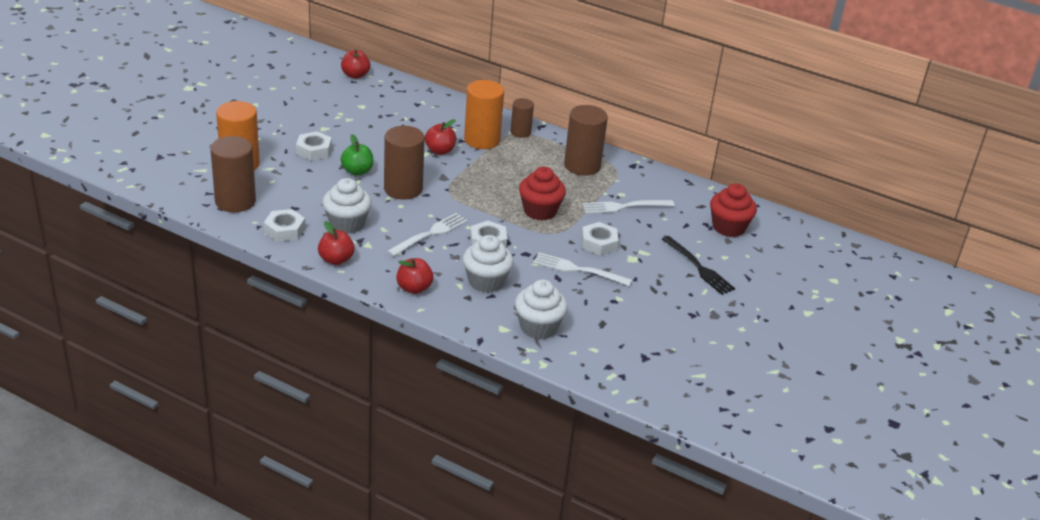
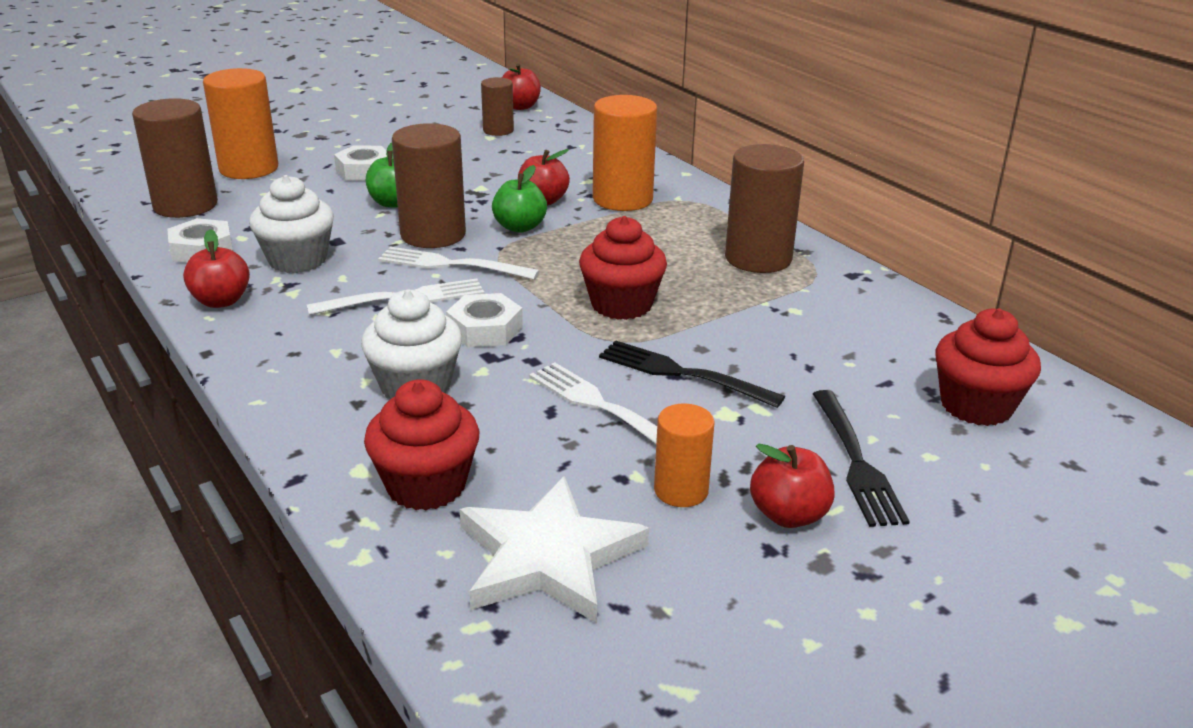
camera: 30 degrees right, 5 degrees down
red apple [396,258,434,294] -> red apple moved to [750,444,835,528]
brown cylinder [510,98,534,138] -> brown cylinder moved to [481,77,514,136]
white cupcake [515,279,568,339] -> red cupcake [364,379,479,510]
white nut [581,222,619,256] -> black fork [599,340,785,408]
white fork [582,200,675,214] -> white fork moved to [378,247,539,280]
none -> white star [460,476,649,624]
none -> green apple [492,165,547,233]
none -> orange cylinder [654,403,715,507]

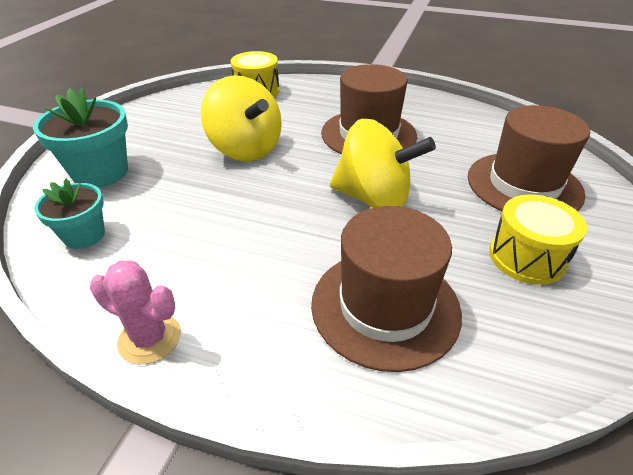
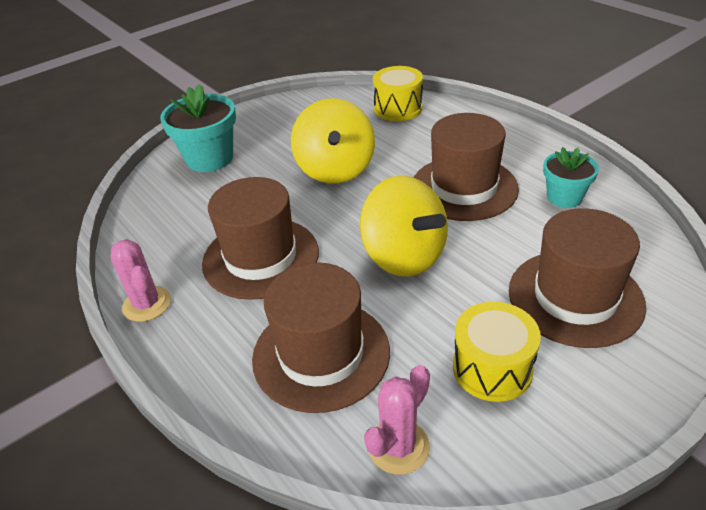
camera: 35 degrees right, 0 degrees up
turquoise flower pot [34,178,105,249] -> turquoise flower pot moved to [543,147,599,208]
none -> brown hat [202,177,319,300]
none -> pink cactus [364,365,430,475]

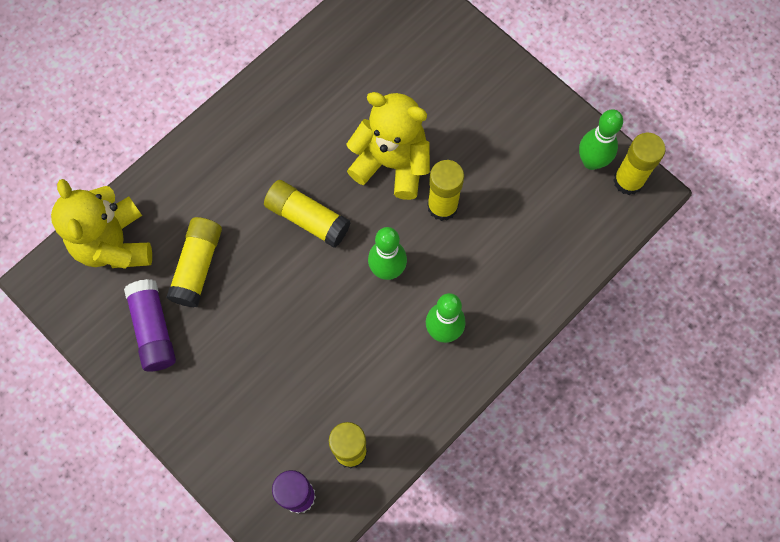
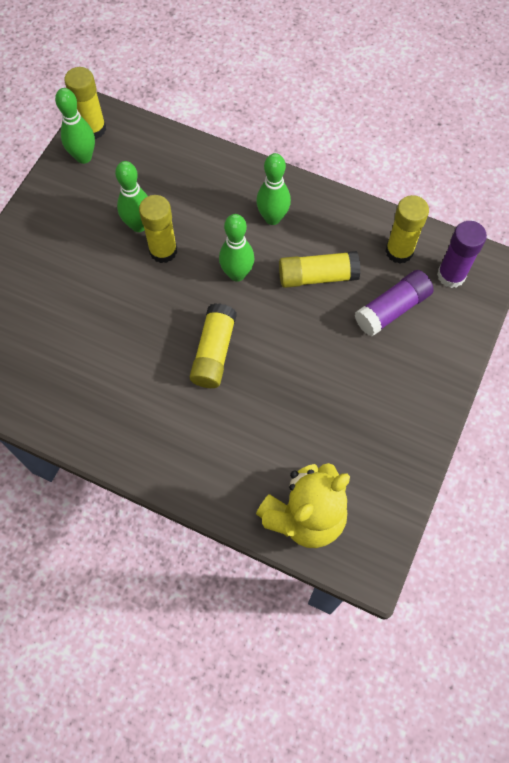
camera: 110 degrees left, 5 degrees down
purple glue stick [124,279,176,372] -> purple glue stick moved to [354,270,434,337]
yellow glue stick [166,217,222,307] -> yellow glue stick moved to [279,251,360,288]
yellow teddy bear [346,92,430,200] -> none
none -> green bowling pin [115,161,148,232]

# # # #

TASK PROMPT:
Since the pictures are not wanted, give the material again exactly without them.

SOLVED PROBLEM:
camera: 30 degrees right, 5 degrees down
red apple [396,258,434,294] -> red apple moved to [750,444,835,528]
brown cylinder [510,98,534,138] -> brown cylinder moved to [481,77,514,136]
white cupcake [515,279,568,339] -> red cupcake [364,379,479,510]
white nut [581,222,619,256] -> black fork [599,340,785,408]
white fork [582,200,675,214] -> white fork moved to [378,247,539,280]
none -> white star [460,476,649,624]
none -> green apple [492,165,547,233]
none -> orange cylinder [654,403,715,507]

camera: 35 degrees right, 0 degrees up
turquoise flower pot [34,178,105,249] -> turquoise flower pot moved to [543,147,599,208]
none -> brown hat [202,177,319,300]
none -> pink cactus [364,365,430,475]

camera: 110 degrees left, 5 degrees down
purple glue stick [124,279,176,372] -> purple glue stick moved to [354,270,434,337]
yellow glue stick [166,217,222,307] -> yellow glue stick moved to [279,251,360,288]
yellow teddy bear [346,92,430,200] -> none
none -> green bowling pin [115,161,148,232]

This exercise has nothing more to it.